--- What you will do ---
Copy every line from the records below that holds the word "anything".

--- Stored records ---
* * * * *

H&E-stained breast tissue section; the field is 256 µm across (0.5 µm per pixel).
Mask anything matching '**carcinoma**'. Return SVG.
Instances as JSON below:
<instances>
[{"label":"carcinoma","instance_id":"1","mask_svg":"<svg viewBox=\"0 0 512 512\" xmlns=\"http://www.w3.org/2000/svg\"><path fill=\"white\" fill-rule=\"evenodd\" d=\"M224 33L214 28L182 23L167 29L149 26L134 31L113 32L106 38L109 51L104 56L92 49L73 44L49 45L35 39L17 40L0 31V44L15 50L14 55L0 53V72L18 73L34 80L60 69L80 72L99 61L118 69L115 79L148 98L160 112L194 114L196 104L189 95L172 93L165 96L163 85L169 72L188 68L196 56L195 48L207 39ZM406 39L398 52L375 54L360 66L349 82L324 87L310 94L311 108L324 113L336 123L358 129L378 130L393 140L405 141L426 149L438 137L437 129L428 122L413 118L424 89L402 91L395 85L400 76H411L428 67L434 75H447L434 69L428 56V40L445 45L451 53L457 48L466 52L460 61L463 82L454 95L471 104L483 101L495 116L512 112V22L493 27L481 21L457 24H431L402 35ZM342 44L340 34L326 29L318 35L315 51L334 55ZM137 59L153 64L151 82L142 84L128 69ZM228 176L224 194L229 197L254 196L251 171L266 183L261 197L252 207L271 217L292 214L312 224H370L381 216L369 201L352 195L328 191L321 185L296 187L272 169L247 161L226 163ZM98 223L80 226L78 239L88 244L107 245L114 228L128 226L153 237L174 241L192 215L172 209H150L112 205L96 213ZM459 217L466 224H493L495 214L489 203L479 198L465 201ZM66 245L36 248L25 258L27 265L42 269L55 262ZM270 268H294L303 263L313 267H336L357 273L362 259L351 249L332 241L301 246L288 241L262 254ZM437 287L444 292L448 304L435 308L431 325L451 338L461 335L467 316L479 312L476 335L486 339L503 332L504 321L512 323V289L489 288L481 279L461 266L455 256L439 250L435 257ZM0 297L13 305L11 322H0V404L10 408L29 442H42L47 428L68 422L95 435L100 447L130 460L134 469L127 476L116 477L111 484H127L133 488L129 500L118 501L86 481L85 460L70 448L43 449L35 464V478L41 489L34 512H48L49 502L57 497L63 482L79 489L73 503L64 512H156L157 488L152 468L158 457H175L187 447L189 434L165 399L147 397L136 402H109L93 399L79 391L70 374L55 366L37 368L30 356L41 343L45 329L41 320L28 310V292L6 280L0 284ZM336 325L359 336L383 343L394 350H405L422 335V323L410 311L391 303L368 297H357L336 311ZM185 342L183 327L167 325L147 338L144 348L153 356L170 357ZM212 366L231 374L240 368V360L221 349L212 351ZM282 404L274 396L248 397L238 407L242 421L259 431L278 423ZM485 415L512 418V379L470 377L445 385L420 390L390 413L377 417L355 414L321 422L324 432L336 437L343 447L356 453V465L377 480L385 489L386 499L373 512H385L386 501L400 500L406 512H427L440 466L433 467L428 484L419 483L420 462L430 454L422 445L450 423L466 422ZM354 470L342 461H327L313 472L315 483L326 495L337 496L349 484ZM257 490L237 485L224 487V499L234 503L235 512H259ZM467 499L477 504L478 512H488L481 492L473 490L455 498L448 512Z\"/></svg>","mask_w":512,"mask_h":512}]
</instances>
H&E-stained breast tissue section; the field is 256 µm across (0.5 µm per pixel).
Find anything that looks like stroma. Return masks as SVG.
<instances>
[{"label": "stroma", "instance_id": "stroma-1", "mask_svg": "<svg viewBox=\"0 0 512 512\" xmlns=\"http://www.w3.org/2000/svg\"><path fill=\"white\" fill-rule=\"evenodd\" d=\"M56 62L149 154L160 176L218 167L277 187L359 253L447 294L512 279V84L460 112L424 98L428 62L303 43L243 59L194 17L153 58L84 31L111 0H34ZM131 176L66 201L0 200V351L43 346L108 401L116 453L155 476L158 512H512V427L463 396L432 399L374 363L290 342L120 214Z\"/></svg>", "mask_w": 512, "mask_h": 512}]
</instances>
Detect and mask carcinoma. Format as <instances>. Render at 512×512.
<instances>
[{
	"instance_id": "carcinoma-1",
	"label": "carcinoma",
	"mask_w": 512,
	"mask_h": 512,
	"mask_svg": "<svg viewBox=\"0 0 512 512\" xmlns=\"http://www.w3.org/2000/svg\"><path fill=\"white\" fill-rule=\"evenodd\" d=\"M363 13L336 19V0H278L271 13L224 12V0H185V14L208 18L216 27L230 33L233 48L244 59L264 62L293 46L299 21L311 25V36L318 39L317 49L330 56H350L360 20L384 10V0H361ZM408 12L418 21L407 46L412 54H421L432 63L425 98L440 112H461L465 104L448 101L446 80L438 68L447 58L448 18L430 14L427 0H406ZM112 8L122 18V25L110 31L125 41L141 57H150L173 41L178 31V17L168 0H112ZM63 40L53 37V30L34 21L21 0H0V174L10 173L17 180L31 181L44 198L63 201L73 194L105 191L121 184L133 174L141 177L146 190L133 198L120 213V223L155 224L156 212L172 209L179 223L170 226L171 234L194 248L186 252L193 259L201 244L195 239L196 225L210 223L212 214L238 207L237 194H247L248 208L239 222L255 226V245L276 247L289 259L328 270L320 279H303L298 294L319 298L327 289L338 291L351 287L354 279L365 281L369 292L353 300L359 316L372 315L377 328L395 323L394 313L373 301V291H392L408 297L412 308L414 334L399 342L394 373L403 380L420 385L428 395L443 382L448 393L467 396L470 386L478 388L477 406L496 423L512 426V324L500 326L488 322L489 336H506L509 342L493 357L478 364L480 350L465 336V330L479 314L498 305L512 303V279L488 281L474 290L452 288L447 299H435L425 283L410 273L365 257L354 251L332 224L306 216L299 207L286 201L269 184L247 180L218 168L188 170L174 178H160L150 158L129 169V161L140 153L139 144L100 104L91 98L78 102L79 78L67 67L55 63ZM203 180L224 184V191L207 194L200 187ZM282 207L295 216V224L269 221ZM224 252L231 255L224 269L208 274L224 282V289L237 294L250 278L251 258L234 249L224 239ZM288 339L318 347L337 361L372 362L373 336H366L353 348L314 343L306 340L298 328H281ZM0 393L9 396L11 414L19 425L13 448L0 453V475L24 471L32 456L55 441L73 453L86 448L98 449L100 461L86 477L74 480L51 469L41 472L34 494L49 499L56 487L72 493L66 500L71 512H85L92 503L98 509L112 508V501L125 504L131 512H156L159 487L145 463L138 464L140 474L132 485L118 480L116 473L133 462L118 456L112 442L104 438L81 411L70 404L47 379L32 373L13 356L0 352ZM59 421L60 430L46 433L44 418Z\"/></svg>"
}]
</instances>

* * * * *

--- Final answer ---
Mask anything matching '**carcinoma**'. Return SVG.
Find anything that looks like stroma. Return masks as SVG.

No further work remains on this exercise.